* _WORK REQUIRED_
Exactly the lines below from the one with "orange brick F5" up to and including the one with "tan plate I5 level 2 -> none" make up the answer, with nothing else added.

* _RECORDED INFORMATION_
--- START ---

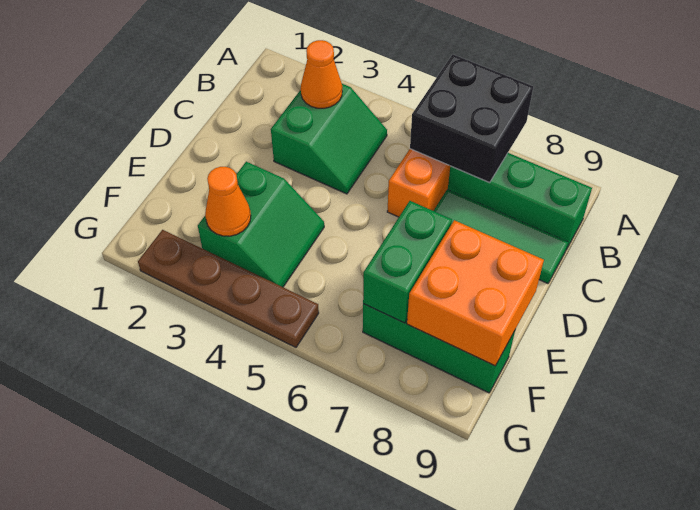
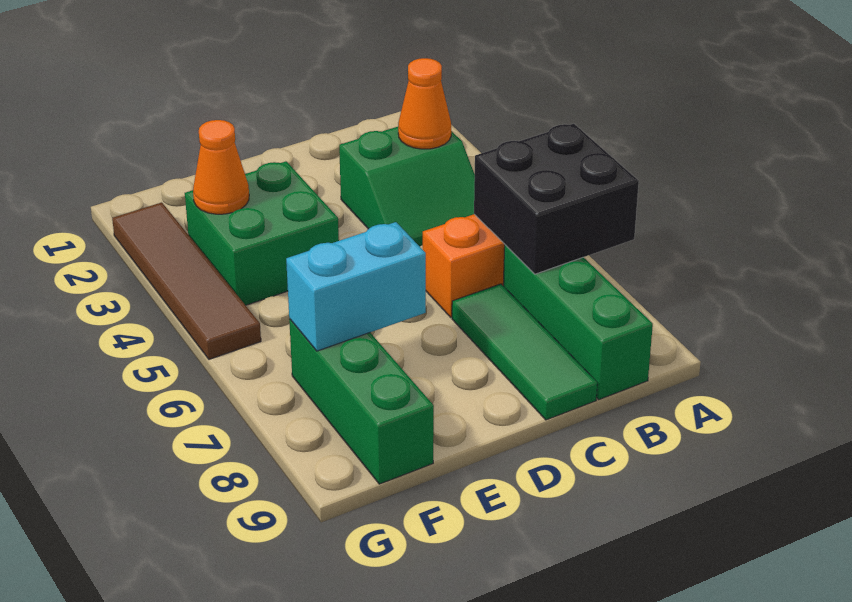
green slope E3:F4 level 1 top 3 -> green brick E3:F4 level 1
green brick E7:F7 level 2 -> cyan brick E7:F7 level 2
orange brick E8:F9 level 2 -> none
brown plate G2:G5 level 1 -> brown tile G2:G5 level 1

--- END ---
--- START ---

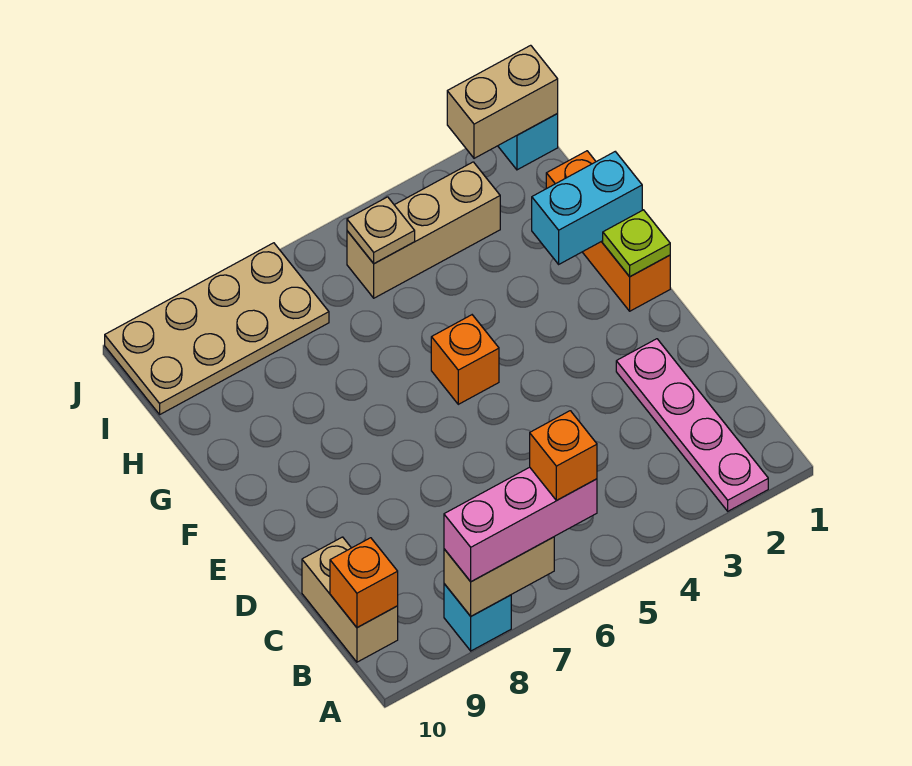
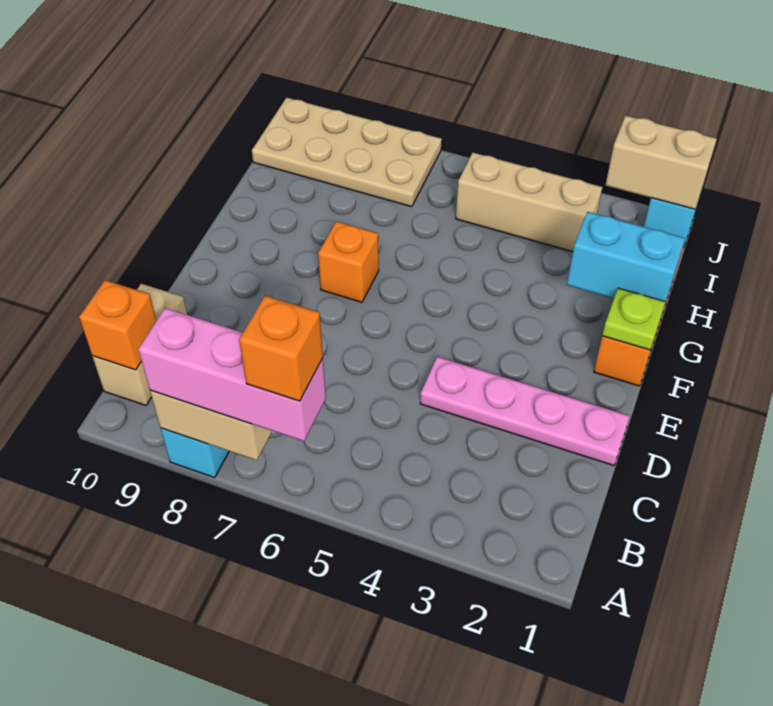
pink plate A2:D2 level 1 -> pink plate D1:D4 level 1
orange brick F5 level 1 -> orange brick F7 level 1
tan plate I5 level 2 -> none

--- END ---

* _SOLUTION TO THE PROBLEM_
orange brick F5 level 1 -> orange brick F7 level 1
tan plate I5 level 2 -> none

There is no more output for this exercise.